WORK REQUEST
From the line containing "C2: 150uF (plus" to the end of the entries, return every line exactly, both ends included, and add nothing.

Data excerpts:
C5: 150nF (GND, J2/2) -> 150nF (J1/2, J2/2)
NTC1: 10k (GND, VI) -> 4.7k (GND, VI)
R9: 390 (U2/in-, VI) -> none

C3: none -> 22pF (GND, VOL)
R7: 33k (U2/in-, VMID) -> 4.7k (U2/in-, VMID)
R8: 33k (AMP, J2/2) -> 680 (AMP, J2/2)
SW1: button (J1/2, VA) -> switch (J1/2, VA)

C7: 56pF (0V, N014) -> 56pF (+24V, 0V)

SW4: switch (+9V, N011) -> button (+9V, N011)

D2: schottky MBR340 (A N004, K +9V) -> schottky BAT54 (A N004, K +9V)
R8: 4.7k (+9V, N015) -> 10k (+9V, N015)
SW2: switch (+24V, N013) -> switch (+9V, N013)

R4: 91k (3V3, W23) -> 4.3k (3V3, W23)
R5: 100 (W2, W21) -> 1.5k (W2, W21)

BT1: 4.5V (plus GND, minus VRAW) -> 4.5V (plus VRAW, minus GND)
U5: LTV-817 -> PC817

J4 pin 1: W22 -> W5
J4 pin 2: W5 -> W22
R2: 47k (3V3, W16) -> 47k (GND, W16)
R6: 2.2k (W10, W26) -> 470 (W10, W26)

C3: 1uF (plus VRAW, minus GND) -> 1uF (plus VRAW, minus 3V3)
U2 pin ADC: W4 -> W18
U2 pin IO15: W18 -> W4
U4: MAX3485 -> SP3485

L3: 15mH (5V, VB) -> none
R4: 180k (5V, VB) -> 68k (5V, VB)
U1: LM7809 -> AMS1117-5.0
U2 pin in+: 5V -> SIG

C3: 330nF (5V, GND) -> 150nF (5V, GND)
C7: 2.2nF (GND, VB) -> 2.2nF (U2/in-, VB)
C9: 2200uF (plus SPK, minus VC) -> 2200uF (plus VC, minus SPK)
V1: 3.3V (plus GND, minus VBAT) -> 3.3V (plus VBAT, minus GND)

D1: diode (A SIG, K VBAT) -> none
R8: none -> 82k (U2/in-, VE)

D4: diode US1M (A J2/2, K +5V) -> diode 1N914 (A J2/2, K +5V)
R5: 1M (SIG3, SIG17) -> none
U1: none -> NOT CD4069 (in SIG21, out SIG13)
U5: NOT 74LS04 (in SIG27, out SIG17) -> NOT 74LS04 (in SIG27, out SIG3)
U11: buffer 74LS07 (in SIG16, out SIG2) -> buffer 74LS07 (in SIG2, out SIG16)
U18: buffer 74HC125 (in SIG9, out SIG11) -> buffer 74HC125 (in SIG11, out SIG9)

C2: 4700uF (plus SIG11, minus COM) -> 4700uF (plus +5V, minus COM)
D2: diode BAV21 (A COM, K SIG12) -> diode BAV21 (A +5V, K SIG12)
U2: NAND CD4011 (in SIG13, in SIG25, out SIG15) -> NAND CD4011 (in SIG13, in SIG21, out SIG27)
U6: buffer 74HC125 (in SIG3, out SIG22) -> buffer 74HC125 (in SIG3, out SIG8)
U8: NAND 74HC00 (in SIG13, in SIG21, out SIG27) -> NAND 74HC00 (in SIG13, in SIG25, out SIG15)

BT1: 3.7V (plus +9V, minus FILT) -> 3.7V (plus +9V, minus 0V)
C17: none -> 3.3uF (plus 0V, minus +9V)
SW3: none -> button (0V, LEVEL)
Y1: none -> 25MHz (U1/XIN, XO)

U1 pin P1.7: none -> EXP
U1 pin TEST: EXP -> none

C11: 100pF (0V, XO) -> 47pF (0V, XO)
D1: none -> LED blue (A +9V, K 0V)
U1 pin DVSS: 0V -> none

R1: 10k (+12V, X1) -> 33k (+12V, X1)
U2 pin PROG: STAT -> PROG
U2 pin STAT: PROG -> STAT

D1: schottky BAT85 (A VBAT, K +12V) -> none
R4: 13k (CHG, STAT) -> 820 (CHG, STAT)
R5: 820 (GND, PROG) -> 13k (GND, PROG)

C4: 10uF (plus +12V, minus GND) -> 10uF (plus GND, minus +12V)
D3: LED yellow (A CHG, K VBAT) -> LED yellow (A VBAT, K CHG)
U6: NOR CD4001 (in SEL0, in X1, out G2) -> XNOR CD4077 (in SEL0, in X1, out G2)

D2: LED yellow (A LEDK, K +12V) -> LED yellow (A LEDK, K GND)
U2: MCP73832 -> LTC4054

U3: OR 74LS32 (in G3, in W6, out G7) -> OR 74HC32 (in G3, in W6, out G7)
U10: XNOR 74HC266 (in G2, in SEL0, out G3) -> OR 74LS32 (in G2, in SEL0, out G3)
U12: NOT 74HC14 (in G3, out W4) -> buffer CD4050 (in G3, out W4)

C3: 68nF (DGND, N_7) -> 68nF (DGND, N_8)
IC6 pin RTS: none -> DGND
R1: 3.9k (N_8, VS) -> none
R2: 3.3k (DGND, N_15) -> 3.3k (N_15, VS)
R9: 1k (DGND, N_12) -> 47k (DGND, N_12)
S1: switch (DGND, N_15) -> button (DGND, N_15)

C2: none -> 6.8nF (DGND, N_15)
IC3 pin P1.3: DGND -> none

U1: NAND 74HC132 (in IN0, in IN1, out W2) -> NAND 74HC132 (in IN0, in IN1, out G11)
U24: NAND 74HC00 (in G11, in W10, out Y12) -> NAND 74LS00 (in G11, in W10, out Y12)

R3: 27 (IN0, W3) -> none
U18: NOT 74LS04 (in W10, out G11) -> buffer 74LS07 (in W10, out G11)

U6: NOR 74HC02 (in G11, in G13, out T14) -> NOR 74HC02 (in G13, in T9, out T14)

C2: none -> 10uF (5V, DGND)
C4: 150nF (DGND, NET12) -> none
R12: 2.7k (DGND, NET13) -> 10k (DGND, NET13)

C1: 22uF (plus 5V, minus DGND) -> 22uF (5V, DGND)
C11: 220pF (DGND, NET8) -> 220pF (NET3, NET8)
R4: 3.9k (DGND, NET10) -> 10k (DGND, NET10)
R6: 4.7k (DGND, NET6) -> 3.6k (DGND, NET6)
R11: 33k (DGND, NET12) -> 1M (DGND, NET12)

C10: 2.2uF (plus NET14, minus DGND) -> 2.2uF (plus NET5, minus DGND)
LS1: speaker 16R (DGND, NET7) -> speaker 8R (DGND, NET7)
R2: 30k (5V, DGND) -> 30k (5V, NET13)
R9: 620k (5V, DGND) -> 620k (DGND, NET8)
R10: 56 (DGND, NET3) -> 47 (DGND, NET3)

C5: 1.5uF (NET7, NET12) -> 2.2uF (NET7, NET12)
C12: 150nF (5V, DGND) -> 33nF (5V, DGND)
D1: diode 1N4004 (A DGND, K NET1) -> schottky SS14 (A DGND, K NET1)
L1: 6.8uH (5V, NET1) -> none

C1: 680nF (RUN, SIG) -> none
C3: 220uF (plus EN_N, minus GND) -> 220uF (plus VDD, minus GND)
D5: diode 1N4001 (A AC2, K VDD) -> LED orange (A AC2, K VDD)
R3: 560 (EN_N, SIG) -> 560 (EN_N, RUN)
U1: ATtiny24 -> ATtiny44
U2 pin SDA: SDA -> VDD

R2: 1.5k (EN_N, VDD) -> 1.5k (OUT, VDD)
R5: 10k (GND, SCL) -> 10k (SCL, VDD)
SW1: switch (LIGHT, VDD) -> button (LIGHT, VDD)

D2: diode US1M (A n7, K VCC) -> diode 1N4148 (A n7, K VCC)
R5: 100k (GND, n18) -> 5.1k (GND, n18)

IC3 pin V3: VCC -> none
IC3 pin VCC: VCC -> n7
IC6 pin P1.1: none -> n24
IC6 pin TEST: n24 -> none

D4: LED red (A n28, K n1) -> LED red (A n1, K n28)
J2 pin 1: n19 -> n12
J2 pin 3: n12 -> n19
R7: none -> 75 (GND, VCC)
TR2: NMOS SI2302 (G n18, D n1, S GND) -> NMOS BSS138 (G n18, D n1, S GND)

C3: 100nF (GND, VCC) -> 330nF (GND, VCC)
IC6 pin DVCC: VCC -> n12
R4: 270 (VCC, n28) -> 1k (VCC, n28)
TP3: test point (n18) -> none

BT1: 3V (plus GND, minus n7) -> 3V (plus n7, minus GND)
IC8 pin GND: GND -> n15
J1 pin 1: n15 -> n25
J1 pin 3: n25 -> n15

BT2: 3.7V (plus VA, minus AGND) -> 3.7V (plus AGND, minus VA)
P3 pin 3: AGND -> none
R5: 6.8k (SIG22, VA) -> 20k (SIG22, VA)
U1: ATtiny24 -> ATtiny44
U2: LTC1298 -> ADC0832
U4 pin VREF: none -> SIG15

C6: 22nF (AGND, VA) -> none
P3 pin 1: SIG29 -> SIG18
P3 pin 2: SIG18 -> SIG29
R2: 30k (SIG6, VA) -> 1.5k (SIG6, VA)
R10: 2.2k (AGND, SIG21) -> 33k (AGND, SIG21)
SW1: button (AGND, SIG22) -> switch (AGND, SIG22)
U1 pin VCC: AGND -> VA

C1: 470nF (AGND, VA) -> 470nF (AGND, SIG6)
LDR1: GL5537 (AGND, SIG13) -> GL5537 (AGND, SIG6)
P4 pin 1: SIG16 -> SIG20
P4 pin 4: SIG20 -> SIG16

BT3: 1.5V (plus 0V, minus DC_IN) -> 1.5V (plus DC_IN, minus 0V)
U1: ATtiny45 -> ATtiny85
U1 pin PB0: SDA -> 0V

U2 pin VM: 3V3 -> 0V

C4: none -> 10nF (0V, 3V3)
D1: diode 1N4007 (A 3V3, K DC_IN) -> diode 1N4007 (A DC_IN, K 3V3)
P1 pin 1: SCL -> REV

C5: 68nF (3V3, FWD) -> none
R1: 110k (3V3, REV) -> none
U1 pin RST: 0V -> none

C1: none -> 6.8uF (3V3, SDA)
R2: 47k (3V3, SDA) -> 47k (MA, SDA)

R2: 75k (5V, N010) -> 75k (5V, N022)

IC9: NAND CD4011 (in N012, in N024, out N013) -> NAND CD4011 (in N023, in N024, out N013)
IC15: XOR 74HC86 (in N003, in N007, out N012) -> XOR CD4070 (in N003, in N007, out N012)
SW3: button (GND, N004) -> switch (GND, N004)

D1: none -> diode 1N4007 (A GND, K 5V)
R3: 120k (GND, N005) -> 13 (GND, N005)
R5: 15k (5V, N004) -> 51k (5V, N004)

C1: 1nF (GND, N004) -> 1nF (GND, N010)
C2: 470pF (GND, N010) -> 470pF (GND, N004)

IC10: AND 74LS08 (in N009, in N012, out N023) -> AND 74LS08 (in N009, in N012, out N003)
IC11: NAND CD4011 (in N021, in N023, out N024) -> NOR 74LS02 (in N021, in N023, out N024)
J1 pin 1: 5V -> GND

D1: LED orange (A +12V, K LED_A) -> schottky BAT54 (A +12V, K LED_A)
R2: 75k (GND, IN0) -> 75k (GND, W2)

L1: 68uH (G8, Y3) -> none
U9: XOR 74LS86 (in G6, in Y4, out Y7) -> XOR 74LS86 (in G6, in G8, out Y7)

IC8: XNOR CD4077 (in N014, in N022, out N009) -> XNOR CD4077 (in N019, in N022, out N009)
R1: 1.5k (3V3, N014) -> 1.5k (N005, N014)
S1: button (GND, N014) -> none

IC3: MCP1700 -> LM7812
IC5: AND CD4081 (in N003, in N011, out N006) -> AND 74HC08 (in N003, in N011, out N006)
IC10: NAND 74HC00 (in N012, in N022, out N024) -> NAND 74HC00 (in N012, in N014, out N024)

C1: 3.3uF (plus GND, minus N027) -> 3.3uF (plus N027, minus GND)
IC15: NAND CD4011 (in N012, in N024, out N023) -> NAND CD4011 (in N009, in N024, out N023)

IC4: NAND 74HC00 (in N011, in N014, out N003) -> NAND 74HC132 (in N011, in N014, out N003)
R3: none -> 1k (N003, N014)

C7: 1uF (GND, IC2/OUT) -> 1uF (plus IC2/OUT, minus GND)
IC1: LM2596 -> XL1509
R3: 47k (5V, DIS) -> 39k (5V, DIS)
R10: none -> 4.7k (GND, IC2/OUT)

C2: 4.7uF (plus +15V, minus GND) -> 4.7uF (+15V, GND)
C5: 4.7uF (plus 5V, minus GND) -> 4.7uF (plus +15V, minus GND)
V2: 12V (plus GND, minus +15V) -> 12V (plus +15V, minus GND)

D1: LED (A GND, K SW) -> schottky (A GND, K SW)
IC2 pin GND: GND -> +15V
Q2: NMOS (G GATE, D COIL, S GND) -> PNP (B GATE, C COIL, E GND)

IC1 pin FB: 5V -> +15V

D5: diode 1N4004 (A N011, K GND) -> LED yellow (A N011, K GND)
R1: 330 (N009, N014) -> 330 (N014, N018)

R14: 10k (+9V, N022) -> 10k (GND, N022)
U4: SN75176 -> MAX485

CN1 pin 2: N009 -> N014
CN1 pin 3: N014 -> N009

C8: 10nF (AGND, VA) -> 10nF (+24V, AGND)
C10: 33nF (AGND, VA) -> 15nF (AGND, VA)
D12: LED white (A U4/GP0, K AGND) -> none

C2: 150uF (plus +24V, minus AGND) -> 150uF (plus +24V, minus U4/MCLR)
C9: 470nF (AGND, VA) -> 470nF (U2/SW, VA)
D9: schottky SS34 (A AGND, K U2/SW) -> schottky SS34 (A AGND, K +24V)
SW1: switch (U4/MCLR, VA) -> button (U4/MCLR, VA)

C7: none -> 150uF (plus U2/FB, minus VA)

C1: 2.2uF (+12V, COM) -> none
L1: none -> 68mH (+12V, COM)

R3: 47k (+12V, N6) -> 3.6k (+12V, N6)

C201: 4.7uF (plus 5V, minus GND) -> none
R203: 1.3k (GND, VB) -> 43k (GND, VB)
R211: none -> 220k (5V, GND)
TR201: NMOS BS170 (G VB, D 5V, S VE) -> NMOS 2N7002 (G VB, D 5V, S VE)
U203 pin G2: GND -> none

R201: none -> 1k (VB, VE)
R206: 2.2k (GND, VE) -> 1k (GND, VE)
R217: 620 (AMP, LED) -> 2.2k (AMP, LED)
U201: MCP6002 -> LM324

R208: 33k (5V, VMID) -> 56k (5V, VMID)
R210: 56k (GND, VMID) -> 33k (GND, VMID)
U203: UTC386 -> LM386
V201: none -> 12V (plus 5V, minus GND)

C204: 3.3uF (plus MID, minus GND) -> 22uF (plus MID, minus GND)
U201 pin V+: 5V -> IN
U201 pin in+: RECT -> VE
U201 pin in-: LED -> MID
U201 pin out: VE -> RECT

EXPECTED ANSWER
C2: 150uF (plus +24V, minus AGND) -> 150uF (plus +24V, minus U4/MCLR)
C9: 470nF (AGND, VA) -> 470nF (U2/SW, VA)
D9: schottky SS34 (A AGND, K U2/SW) -> schottky SS34 (A AGND, K +24V)
SW1: switch (U4/MCLR, VA) -> button (U4/MCLR, VA)

C7: none -> 150uF (plus U2/FB, minus VA)

C1: 2.2uF (+12V, COM) -> none
L1: none -> 68mH (+12V, COM)

R3: 47k (+12V, N6) -> 3.6k (+12V, N6)

C201: 4.7uF (plus 5V, minus GND) -> none
R203: 1.3k (GND, VB) -> 43k (GND, VB)
R211: none -> 220k (5V, GND)
TR201: NMOS BS170 (G VB, D 5V, S VE) -> NMOS 2N7002 (G VB, D 5V, S VE)
U203 pin G2: GND -> none

R201: none -> 1k (VB, VE)
R206: 2.2k (GND, VE) -> 1k (GND, VE)
R217: 620 (AMP, LED) -> 2.2k (AMP, LED)
U201: MCP6002 -> LM324

R208: 33k (5V, VMID) -> 56k (5V, VMID)
R210: 56k (GND, VMID) -> 33k (GND, VMID)
U203: UTC386 -> LM386
V201: none -> 12V (plus 5V, minus GND)

C204: 3.3uF (plus MID, minus GND) -> 22uF (plus MID, minus GND)
U201 pin V+: 5V -> IN
U201 pin in+: RECT -> VE
U201 pin in-: LED -> MID
U201 pin out: VE -> RECT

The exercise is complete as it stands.